PROMPT: Transcribe, verbatim, every line from the start of the entries through the line that contains "green brick G7 level"; include both boundary lines and omit all others.

RECORDS TO USE:
* * *

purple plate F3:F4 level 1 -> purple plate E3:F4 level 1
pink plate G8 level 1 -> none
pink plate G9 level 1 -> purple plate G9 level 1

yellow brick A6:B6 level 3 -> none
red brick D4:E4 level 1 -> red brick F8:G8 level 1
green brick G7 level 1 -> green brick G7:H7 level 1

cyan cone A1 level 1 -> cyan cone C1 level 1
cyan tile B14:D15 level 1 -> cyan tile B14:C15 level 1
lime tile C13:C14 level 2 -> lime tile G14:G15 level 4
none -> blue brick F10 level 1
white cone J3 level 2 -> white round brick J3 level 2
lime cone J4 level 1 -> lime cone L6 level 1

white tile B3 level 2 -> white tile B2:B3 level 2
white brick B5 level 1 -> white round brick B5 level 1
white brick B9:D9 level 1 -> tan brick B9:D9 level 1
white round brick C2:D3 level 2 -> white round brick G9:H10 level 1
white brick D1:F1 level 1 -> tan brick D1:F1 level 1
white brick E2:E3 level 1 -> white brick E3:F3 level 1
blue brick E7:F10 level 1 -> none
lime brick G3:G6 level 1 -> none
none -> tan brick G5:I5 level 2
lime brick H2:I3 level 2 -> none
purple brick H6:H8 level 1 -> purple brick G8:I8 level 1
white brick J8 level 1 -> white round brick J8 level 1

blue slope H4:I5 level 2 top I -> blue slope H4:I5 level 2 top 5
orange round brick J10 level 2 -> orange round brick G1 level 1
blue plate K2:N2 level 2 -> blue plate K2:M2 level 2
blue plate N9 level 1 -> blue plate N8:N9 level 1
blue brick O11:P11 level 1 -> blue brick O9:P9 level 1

* * *

ANSWER TO THE EXERCISE:
purple plate F3:F4 level 1 -> purple plate E3:F4 level 1
pink plate G8 level 1 -> none
pink plate G9 level 1 -> purple plate G9 level 1

yellow brick A6:B6 level 3 -> none
red brick D4:E4 level 1 -> red brick F8:G8 level 1
green brick G7 level 1 -> green brick G7:H7 level 1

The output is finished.